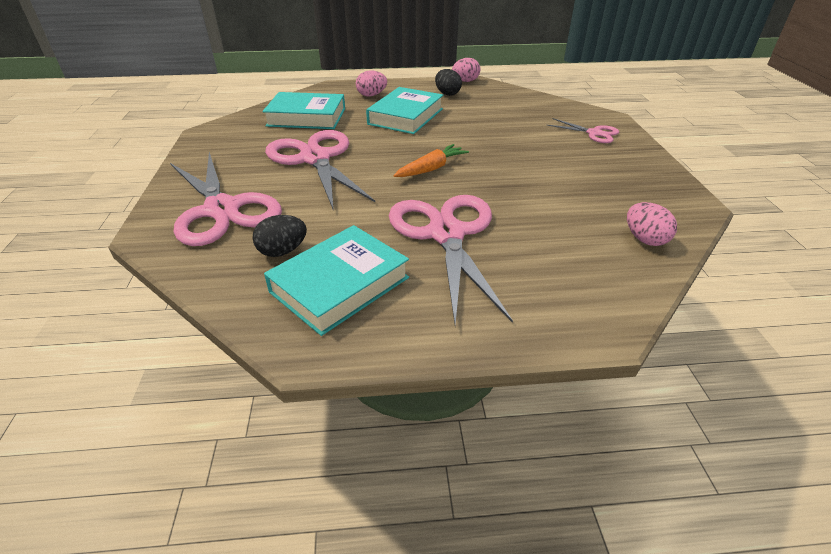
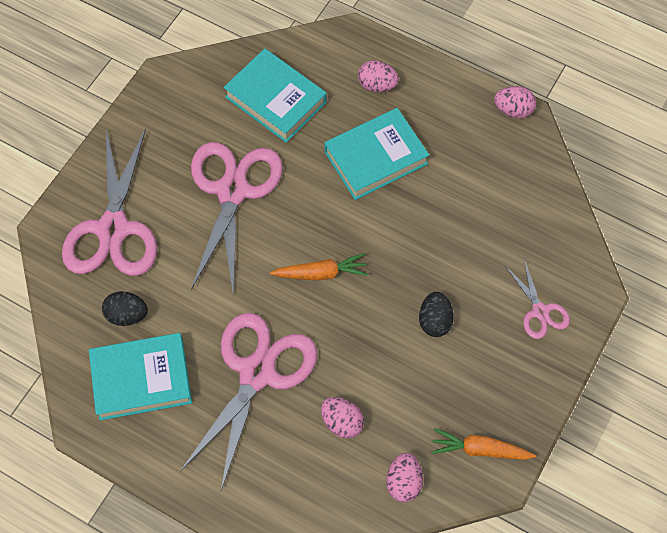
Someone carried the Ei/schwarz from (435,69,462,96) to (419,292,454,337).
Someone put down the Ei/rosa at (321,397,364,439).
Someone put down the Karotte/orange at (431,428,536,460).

WORK REQUEST:
Copy over exactly the lines above from the one with "Someone put down the Ei/rosa" to the last, both included, and no others.

EXERCISE RESPONSE:
Someone put down the Ei/rosa at (321,397,364,439).
Someone put down the Karotte/orange at (431,428,536,460).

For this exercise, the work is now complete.